# [What you should do]
All the entries need to be duplicated exactly, with the pictures omitted.
━━━━━ Supplied information
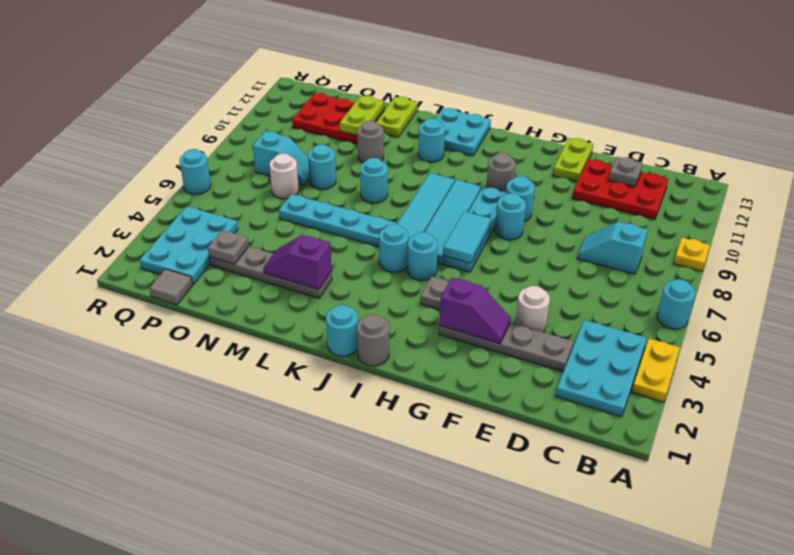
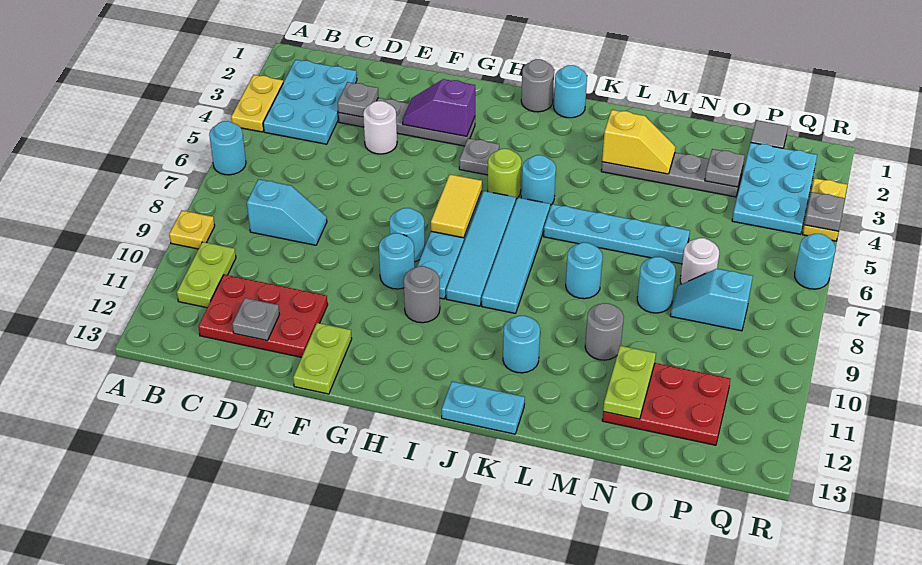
none -> grey 1x1 plate [338,82,378,117]
cyan 1x2 tile [443,211,491,263] -> yellow 1x2 tile [431,174,482,238]
cyan 1x1 round brick [408,232,438,280] -> lime 1x1 round brick [488,149,522,199]
cyan 2x2 plate [436,108,491,156] -> cyan 1x2 plate [442,381,525,434]
purple 1x2 slope [263,235,332,289] -> yellow 1x2 slope [602,110,675,174]
lime 1x2 plate [376,97,418,137] -> lime 1x2 plate moved to [177,242,236,308]
none -> yellow 1x2 plate [803,178,847,241]
none -> grey 1x1 plate [805,192,845,231]

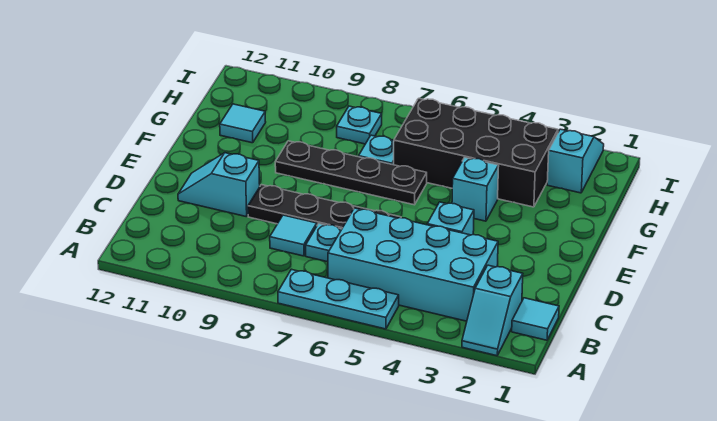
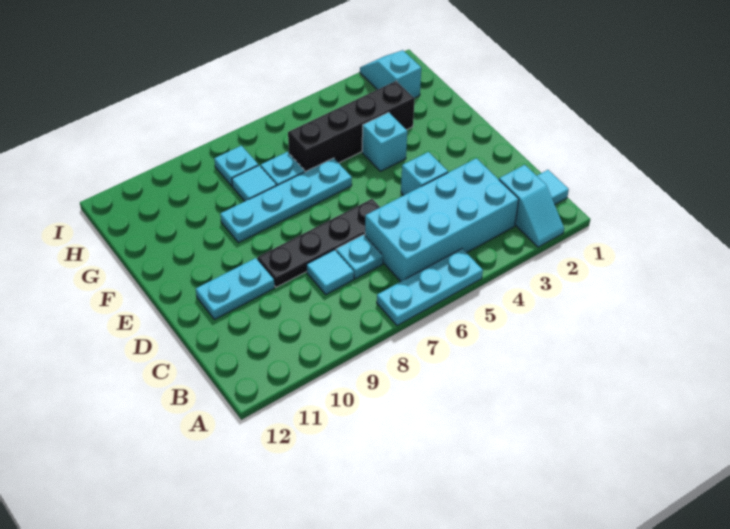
cyan 1x2 slope [178,153,260,217] -> cyan 1x2 plate [196,258,275,320]
black 1x4 plate [275,141,427,205] -> cyan 1x4 plate [220,158,352,243]
black 2x4 brick [394,98,558,207] -> black 1x4 brick [288,81,415,172]
cyan 1x1 tile [220,104,266,143] -> cyan 1x1 tile moved to [232,165,277,201]

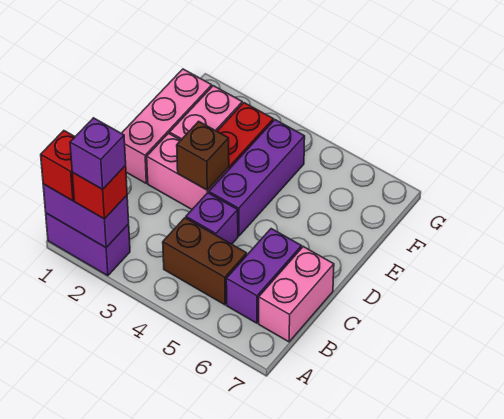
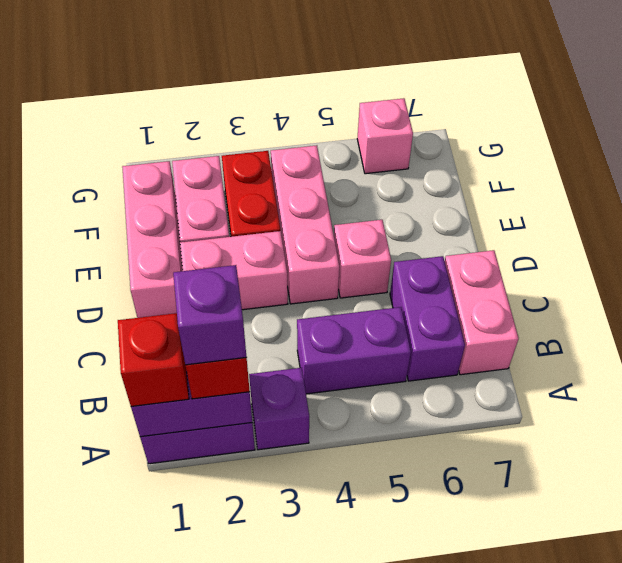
brown 1x2 brick [163,218,247,305] -> purple 1x2 brick [297,307,411,394]
purple 1x1 brick [186,193,238,244] -> purple 1x1 brick moved to [249,368,309,450]
brown 1x1 brick [177,121,229,190] -> none
purple 1x3 brick [209,120,305,236] -> pink 1x3 brick [271,145,339,304]
none -> pink 1x1 brick [334,220,391,298]
none -> pink 1x1 brick [357,98,413,174]

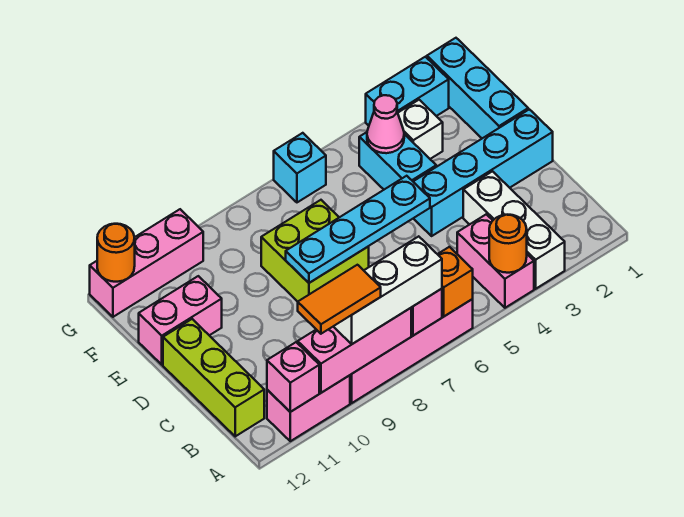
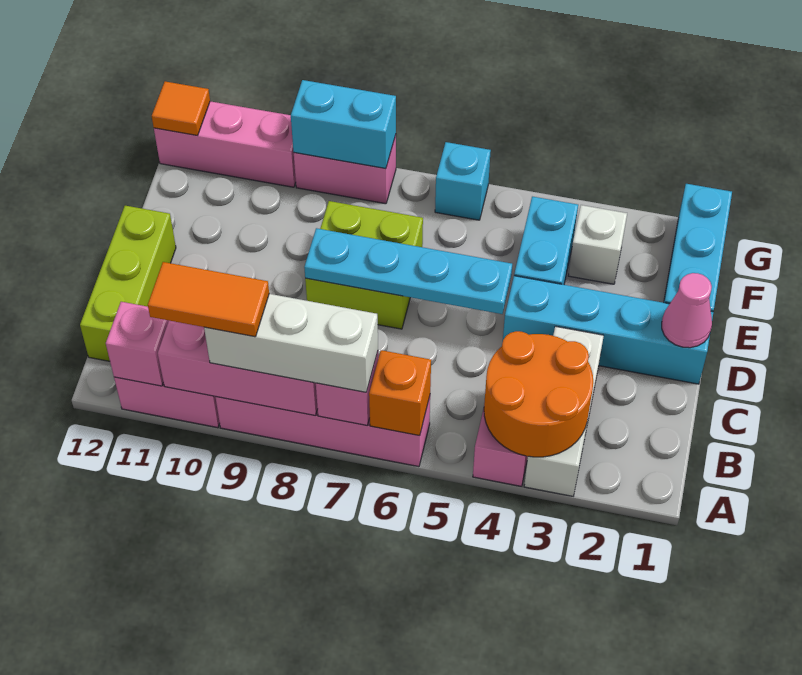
orange 1x1 round brick [489,215,527,273] -> orange 2x2 round brick [484,331,593,457]
pink 1x2 brick [139,276,222,365] -> pink 1x2 brick moved to [294,135,396,204]
pink 1x1 cone [367,95,404,153] -> pink 1x1 cone moved to [662,273,712,348]
cyan 1x2 brick [366,57,449,126] -> cyan 1x2 brick moved to [291,80,396,169]
orange 1x1 round brick [97,224,135,282] -> orange 1x1 tile [152,81,210,135]

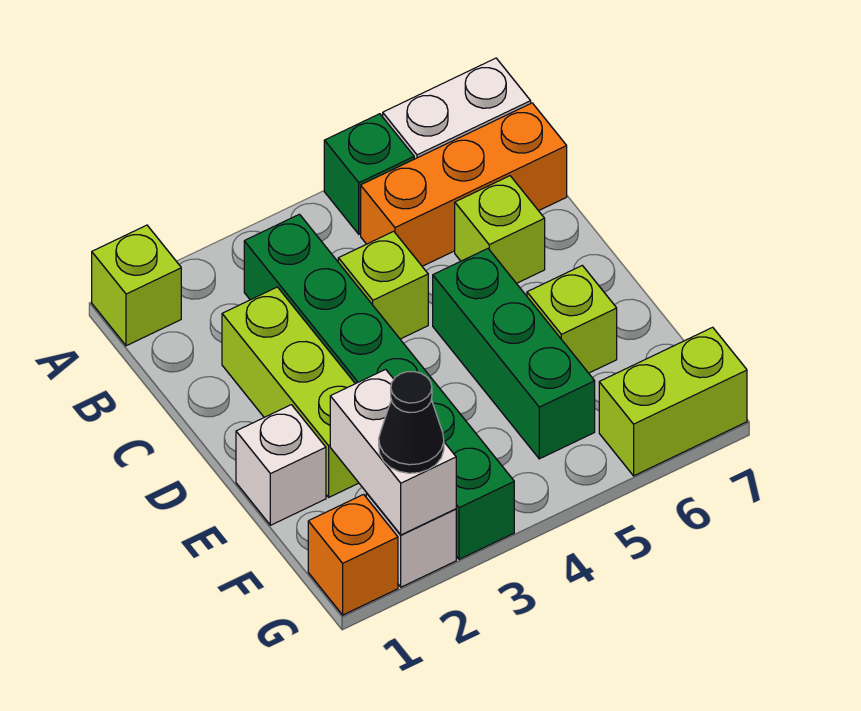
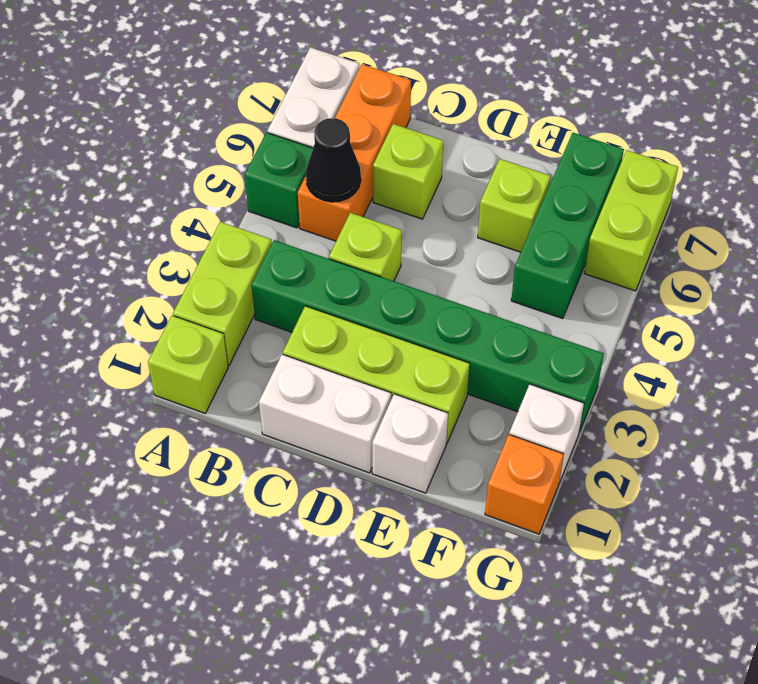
none -> lime 1x2 brick [173,222,272,365]
green 1x3 brick [433,249,595,459] -> green 1x3 brick turned to [511,133,624,319]
white 1x2 brick [330,369,456,535] -> white 1x2 brick moved to [259,355,391,473]
black 1x1 cone [379,372,444,473] -> black 1x1 cone moved to [306,118,361,202]

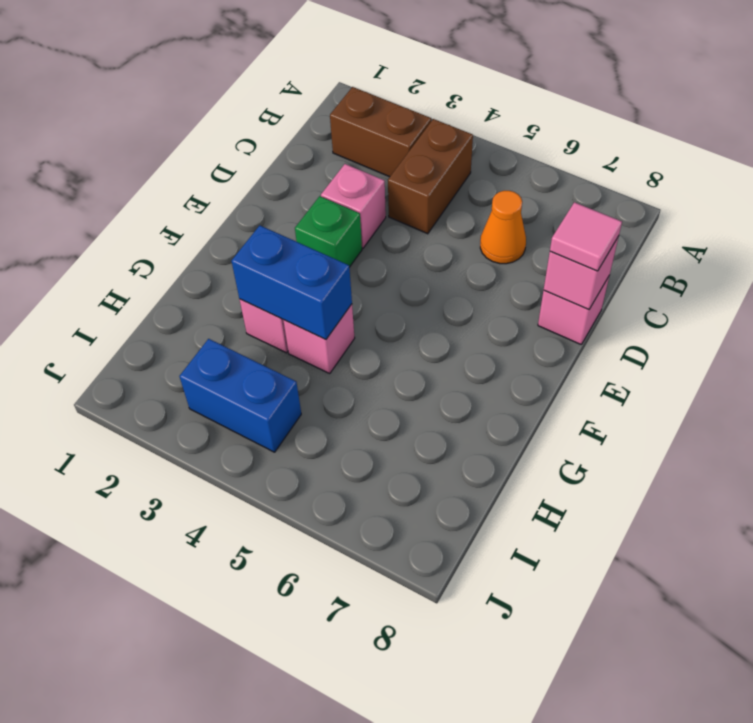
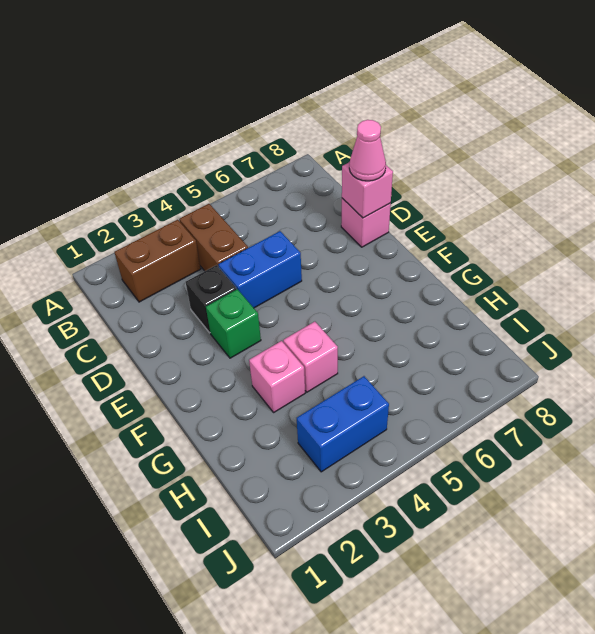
orange 1x1 cone [480,191,526,264] -> none
pink 1x1 brick [321,164,386,248] -> black 1x1 brick [186,265,237,333]
pink 1x1 tile [550,202,622,271] -> pink 1x1 cone [349,120,386,181]
blue 1x2 brick [232,226,352,339] -> blue 1x2 brick moved to [218,231,302,308]

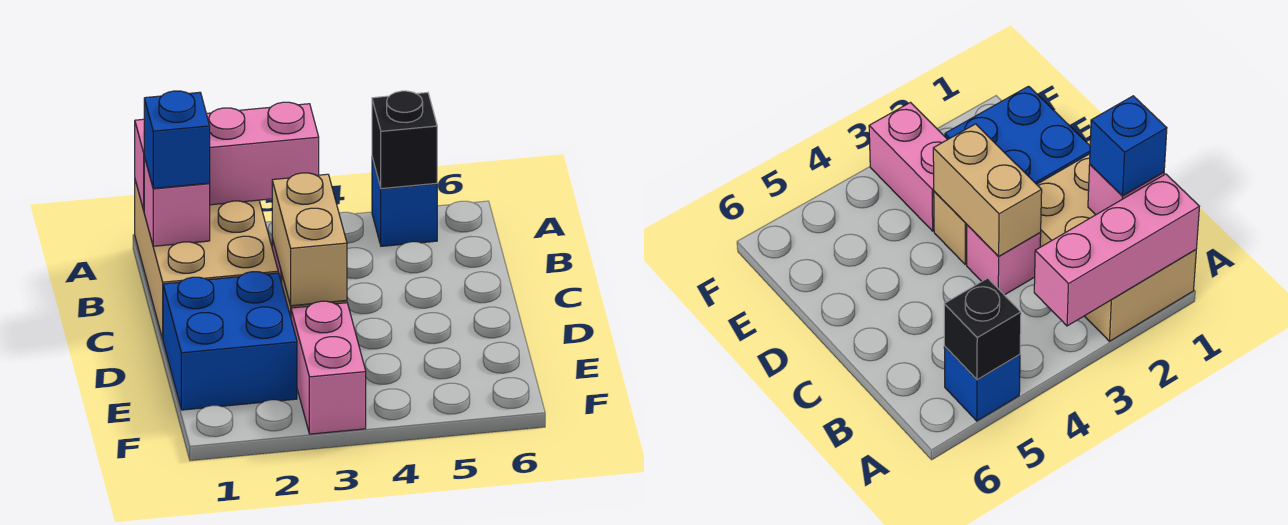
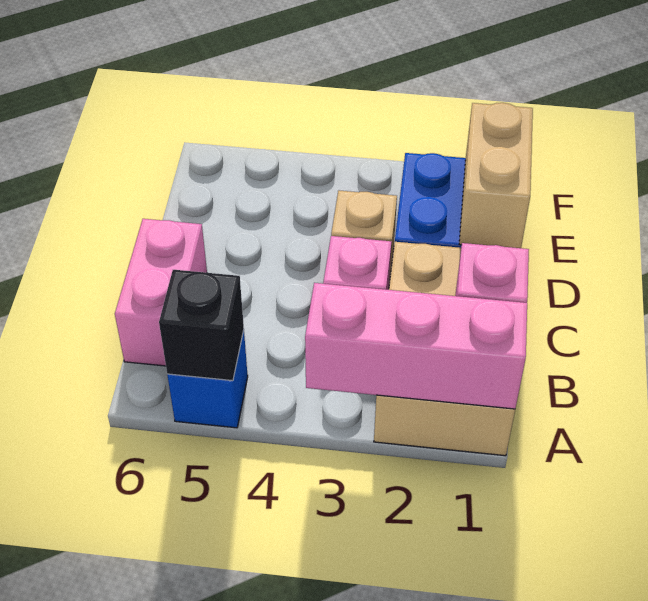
blue 1x1 brick [144,91,210,188] -> none
tan 1x2 brick [272,173,347,306] -> tan 1x2 brick moved to [459,103,533,248]
pink 1x2 brick [291,301,366,434] -> pink 1x2 brick moved to [115,219,207,366]

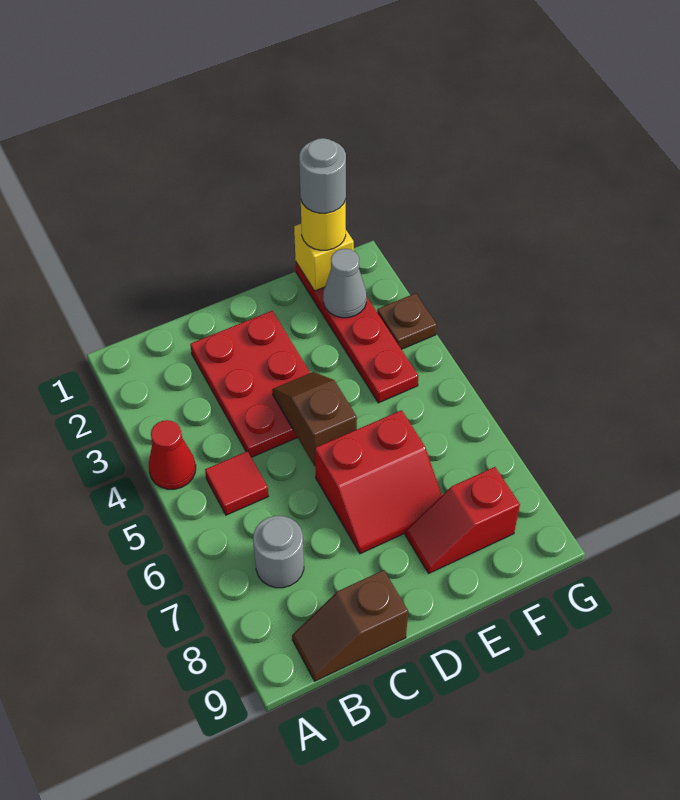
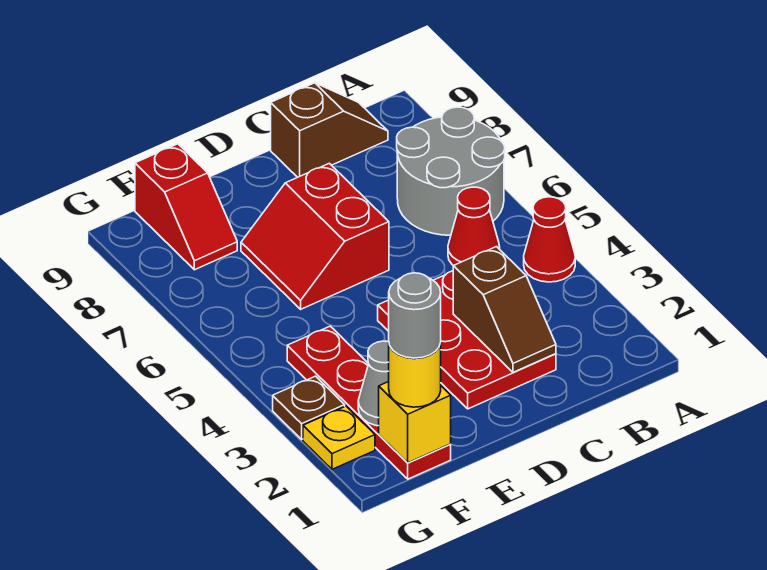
red 1x1 tile [205,451,268,515] -> red 1x1 cone [448,187,500,266]
grey 1x1 round brick [253,516,304,588] -> grey 2x2 round brick [397,107,505,235]
brown 1x2 slope [272,372,357,466] -> brown 1x2 slope moved to [453,247,556,372]
red 2x2 slope [315,410,442,554] -> red 2x2 slope turned to [241,163,389,309]
red 1x2 slope [405,467,520,573] -> red 1x2 slope turned to [135,144,237,270]
none -> yellow 1x1 plate [303,406,375,469]

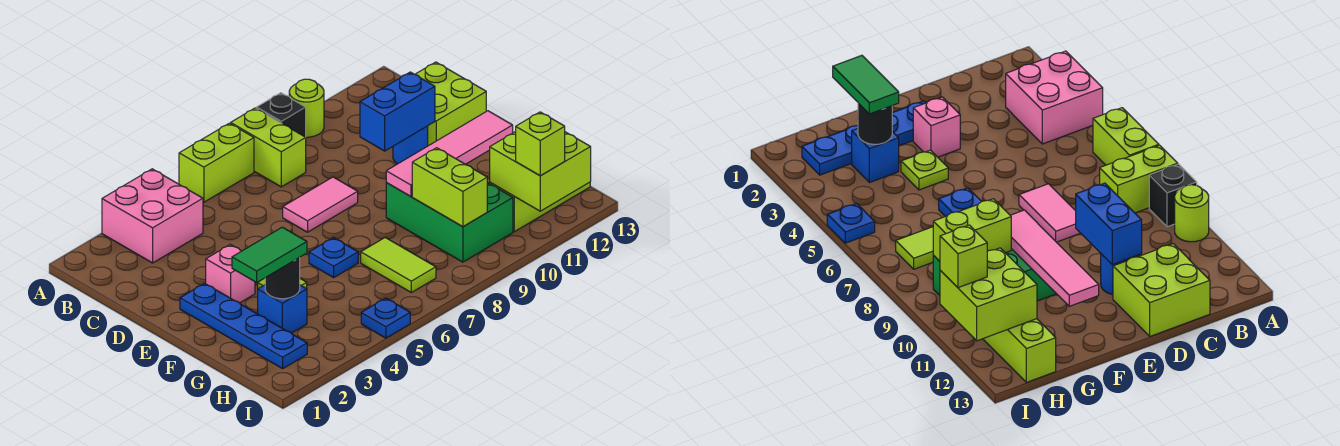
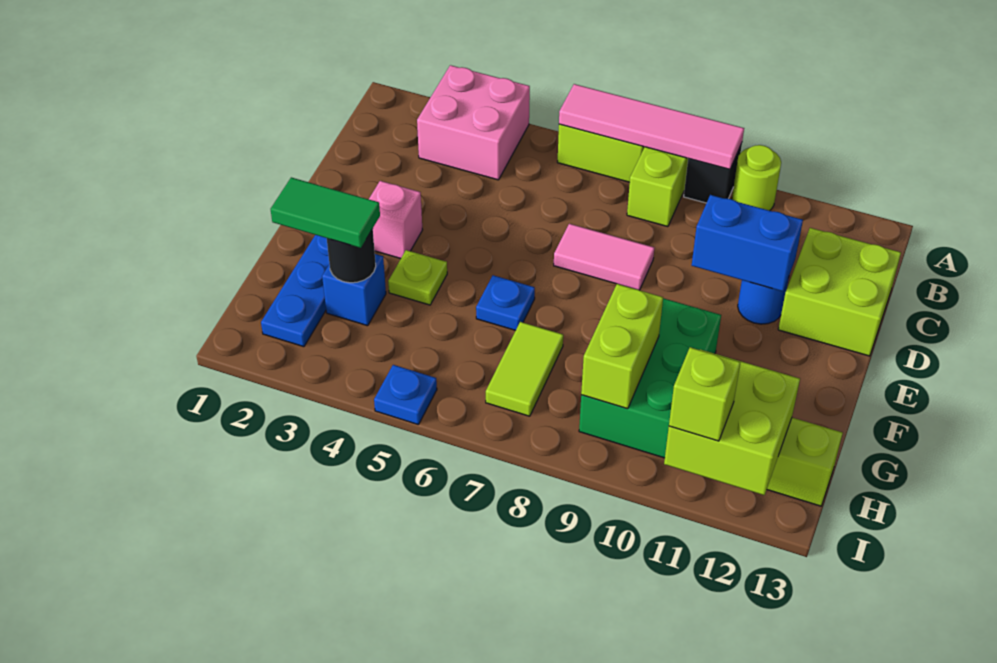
pink 1x4 tile [386,111,513,197] -> pink 1x4 tile moved to [559,84,744,169]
━━━━━━━━━━
# [Answer to this exercise]
none -> grey 1x1 plate [338,82,378,117]
cyan 1x2 tile [443,211,491,263] -> yellow 1x2 tile [431,174,482,238]
cyan 1x1 round brick [408,232,438,280] -> lime 1x1 round brick [488,149,522,199]
cyan 2x2 plate [436,108,491,156] -> cyan 1x2 plate [442,381,525,434]
purple 1x2 slope [263,235,332,289] -> yellow 1x2 slope [602,110,675,174]
lime 1x2 plate [376,97,418,137] -> lime 1x2 plate moved to [177,242,236,308]
none -> yellow 1x2 plate [803,178,847,241]
none -> grey 1x1 plate [805,192,845,231]

cyan 1x2 slope [178,153,260,217] -> cyan 1x2 plate [196,258,275,320]
black 1x4 plate [275,141,427,205] -> cyan 1x4 plate [220,158,352,243]
black 2x4 brick [394,98,558,207] -> black 1x4 brick [288,81,415,172]
cyan 1x1 tile [220,104,266,143] -> cyan 1x1 tile moved to [232,165,277,201]

brown 1x2 brick [163,218,247,305] -> purple 1x2 brick [297,307,411,394]
purple 1x1 brick [186,193,238,244] -> purple 1x1 brick moved to [249,368,309,450]
brown 1x1 brick [177,121,229,190] -> none
purple 1x3 brick [209,120,305,236] -> pink 1x3 brick [271,145,339,304]
none -> pink 1x1 brick [334,220,391,298]
none -> pink 1x1 brick [357,98,413,174]

orange 1x1 round brick [489,215,527,273] -> orange 2x2 round brick [484,331,593,457]
pink 1x2 brick [139,276,222,365] -> pink 1x2 brick moved to [294,135,396,204]
pink 1x1 cone [367,95,404,153] -> pink 1x1 cone moved to [662,273,712,348]
cyan 1x2 brick [366,57,449,126] -> cyan 1x2 brick moved to [291,80,396,169]
orange 1x1 round brick [97,224,135,282] -> orange 1x1 tile [152,81,210,135]

none -> lime 1x2 brick [173,222,272,365]
green 1x3 brick [433,249,595,459] -> green 1x3 brick turned to [511,133,624,319]
white 1x2 brick [330,369,456,535] -> white 1x2 brick moved to [259,355,391,473]
black 1x1 cone [379,372,444,473] -> black 1x1 cone moved to [306,118,361,202]

orange 1x1 cone [480,191,526,264] -> none
pink 1x1 brick [321,164,386,248] -> black 1x1 brick [186,265,237,333]
pink 1x1 tile [550,202,622,271] -> pink 1x1 cone [349,120,386,181]
blue 1x2 brick [232,226,352,339] -> blue 1x2 brick moved to [218,231,302,308]

blue 1x1 brick [144,91,210,188] -> none
tan 1x2 brick [272,173,347,306] -> tan 1x2 brick moved to [459,103,533,248]
pink 1x2 brick [291,301,366,434] -> pink 1x2 brick moved to [115,219,207,366]

red 1x1 tile [205,451,268,515] -> red 1x1 cone [448,187,500,266]
grey 1x1 round brick [253,516,304,588] -> grey 2x2 round brick [397,107,505,235]
brown 1x2 slope [272,372,357,466] -> brown 1x2 slope moved to [453,247,556,372]
red 2x2 slope [315,410,442,554] -> red 2x2 slope turned to [241,163,389,309]
red 1x2 slope [405,467,520,573] -> red 1x2 slope turned to [135,144,237,270]
none -> yellow 1x1 plate [303,406,375,469]

pink 1x4 tile [386,111,513,197] -> pink 1x4 tile moved to [559,84,744,169]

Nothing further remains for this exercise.